_TRY IT_
Leave the pictures out and quote only the lines from the one with "orange star: (134, 83) -> (58, 58), turned 30" down to the end of the listing below.
DATASET RECORDS: Begin
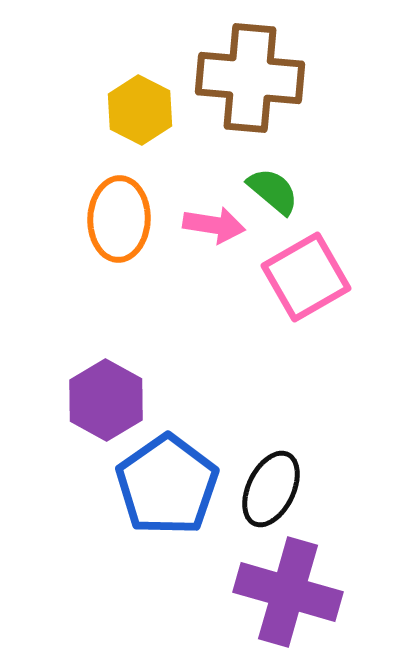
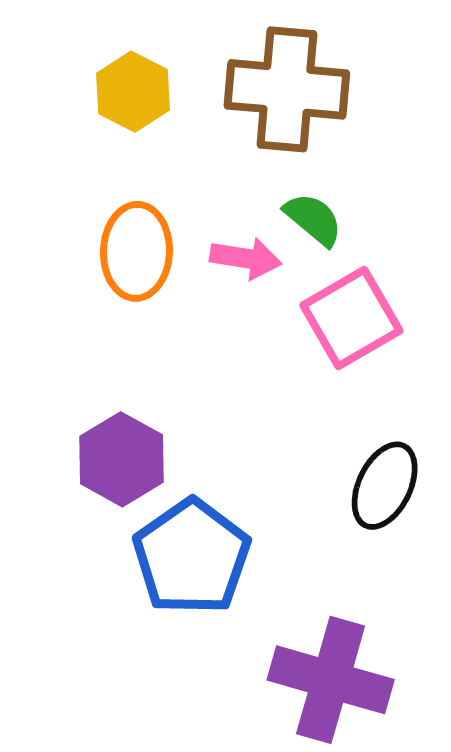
yellow hexagon: (140, 110) -> (133, 92), moved
black ellipse: (271, 489) -> (385, 486), moved

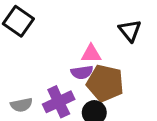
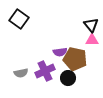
pink triangle: (91, 54) -> (92, 40), moved

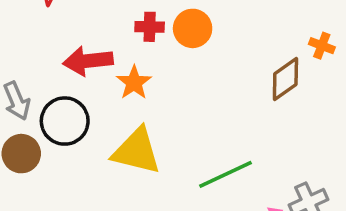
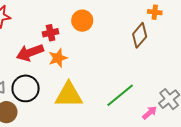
red cross: (150, 27) -> (51, 33), moved
orange star: (134, 83) -> (58, 58), turned 30

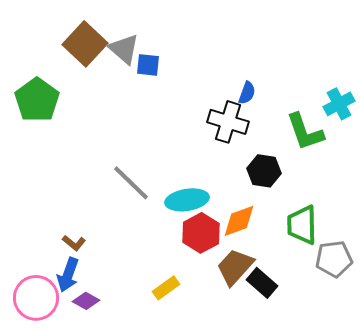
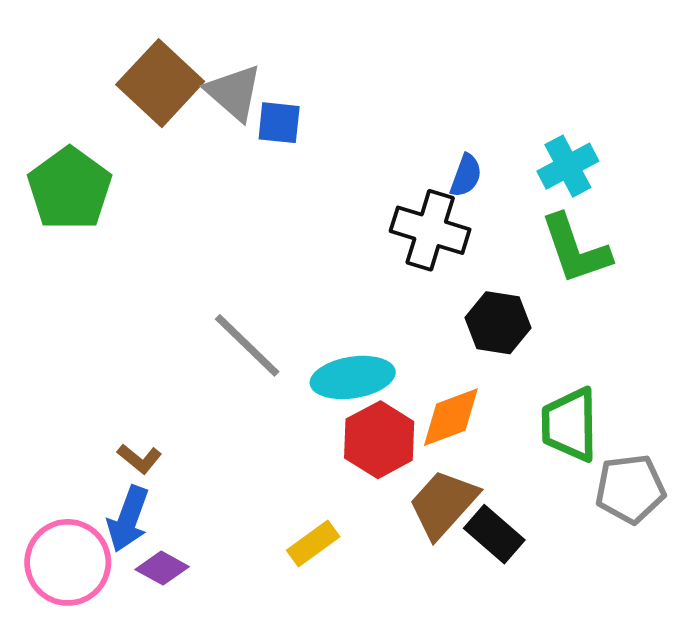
cyan cross: (339, 104) -> (568, 166), moved

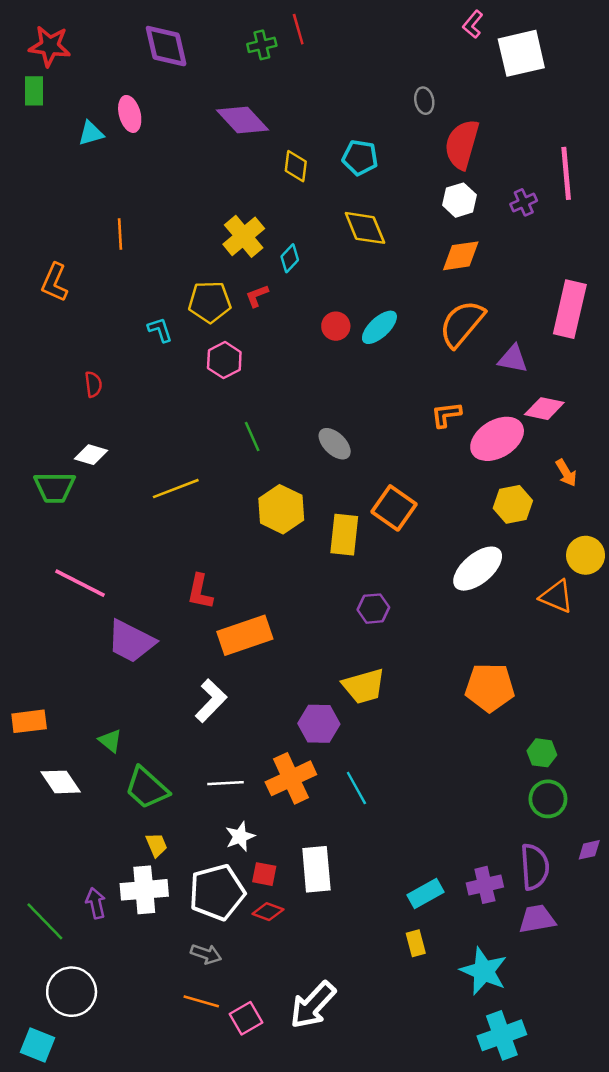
DATASET RECORDS: End
_EXERCISE RESPONSE_
orange star: (134, 83) -> (58, 58), turned 30

cyan cross: (339, 104) -> (568, 166), moved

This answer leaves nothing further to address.